### MATERIAL TO PROCESS
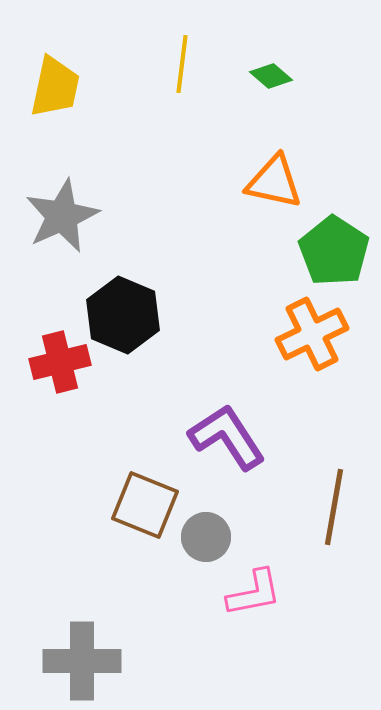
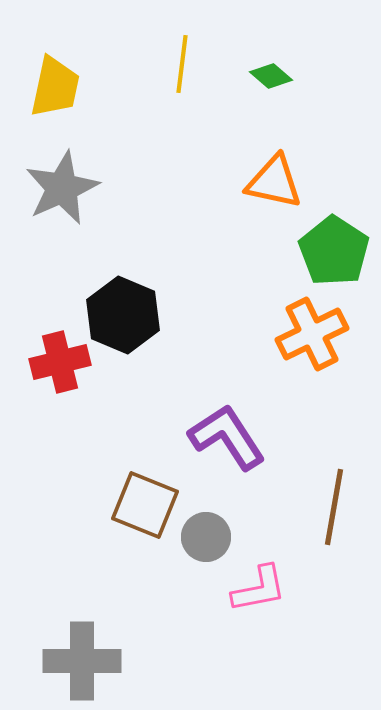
gray star: moved 28 px up
pink L-shape: moved 5 px right, 4 px up
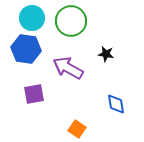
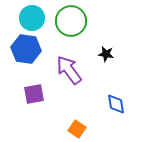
purple arrow: moved 1 px right, 2 px down; rotated 24 degrees clockwise
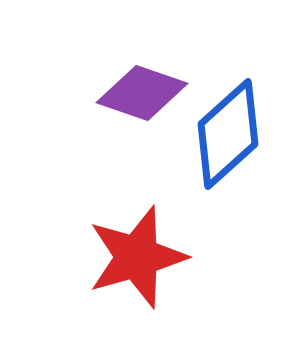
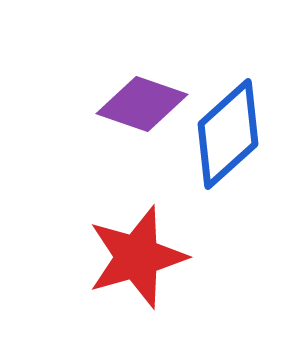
purple diamond: moved 11 px down
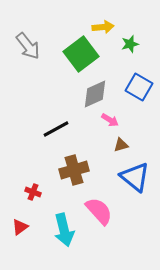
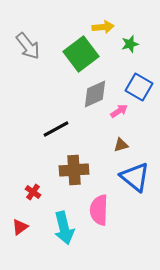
pink arrow: moved 9 px right, 9 px up; rotated 66 degrees counterclockwise
brown cross: rotated 12 degrees clockwise
red cross: rotated 14 degrees clockwise
pink semicircle: moved 1 px up; rotated 136 degrees counterclockwise
cyan arrow: moved 2 px up
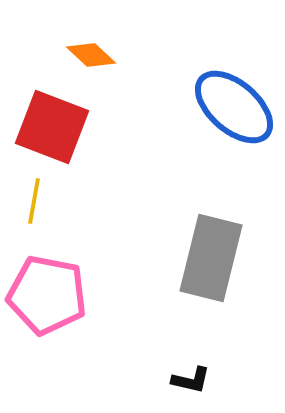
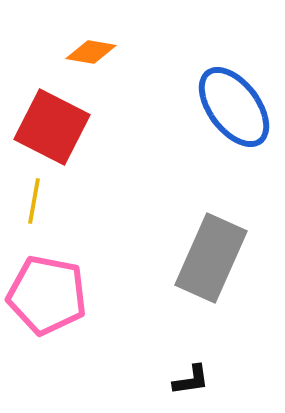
orange diamond: moved 3 px up; rotated 33 degrees counterclockwise
blue ellipse: rotated 12 degrees clockwise
red square: rotated 6 degrees clockwise
gray rectangle: rotated 10 degrees clockwise
black L-shape: rotated 21 degrees counterclockwise
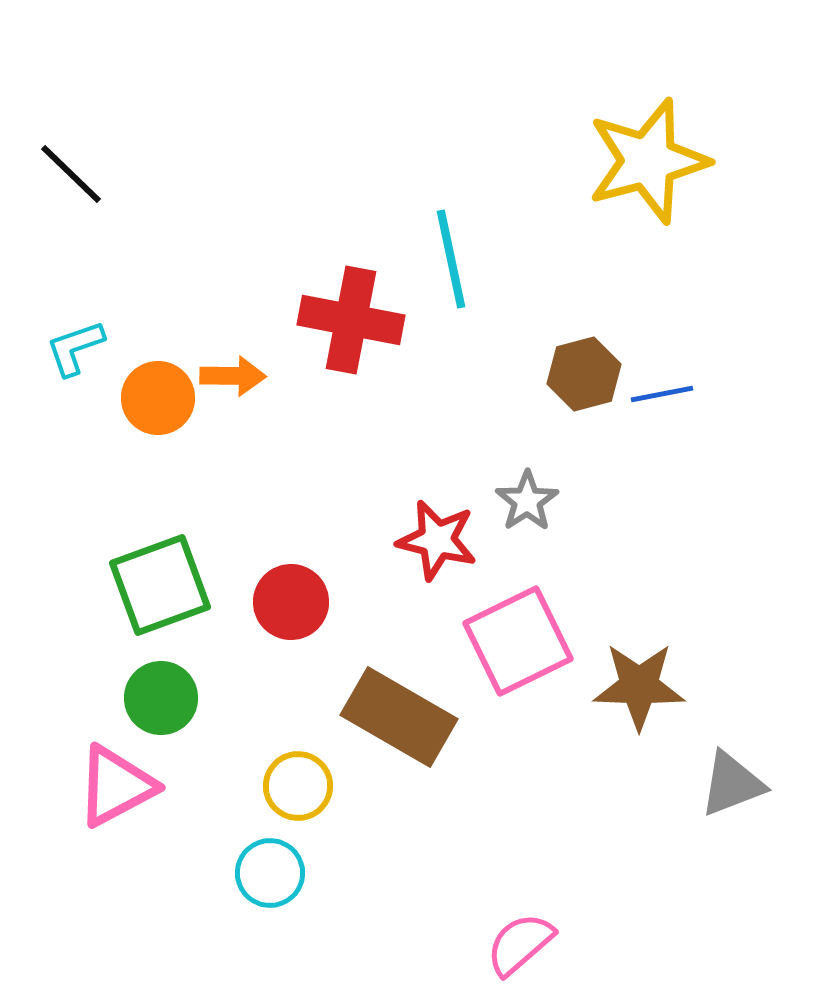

### TASK DIRECTIONS
Leave the pictures out and return the rest of the material exactly.

### REPLY TO THE EXERCISE
gray star: moved 28 px up
pink L-shape: moved 5 px right, 4 px up
purple arrow: moved 1 px right, 2 px down; rotated 24 degrees clockwise
purple diamond: moved 11 px down
pink arrow: moved 9 px right, 9 px up; rotated 66 degrees counterclockwise
brown cross: rotated 12 degrees clockwise
red cross: rotated 14 degrees clockwise
pink semicircle: moved 1 px up; rotated 136 degrees counterclockwise
cyan arrow: moved 2 px up
orange diamond: moved 3 px up; rotated 33 degrees counterclockwise
blue ellipse: rotated 12 degrees clockwise
red square: rotated 6 degrees clockwise
gray rectangle: rotated 10 degrees clockwise
black L-shape: rotated 21 degrees counterclockwise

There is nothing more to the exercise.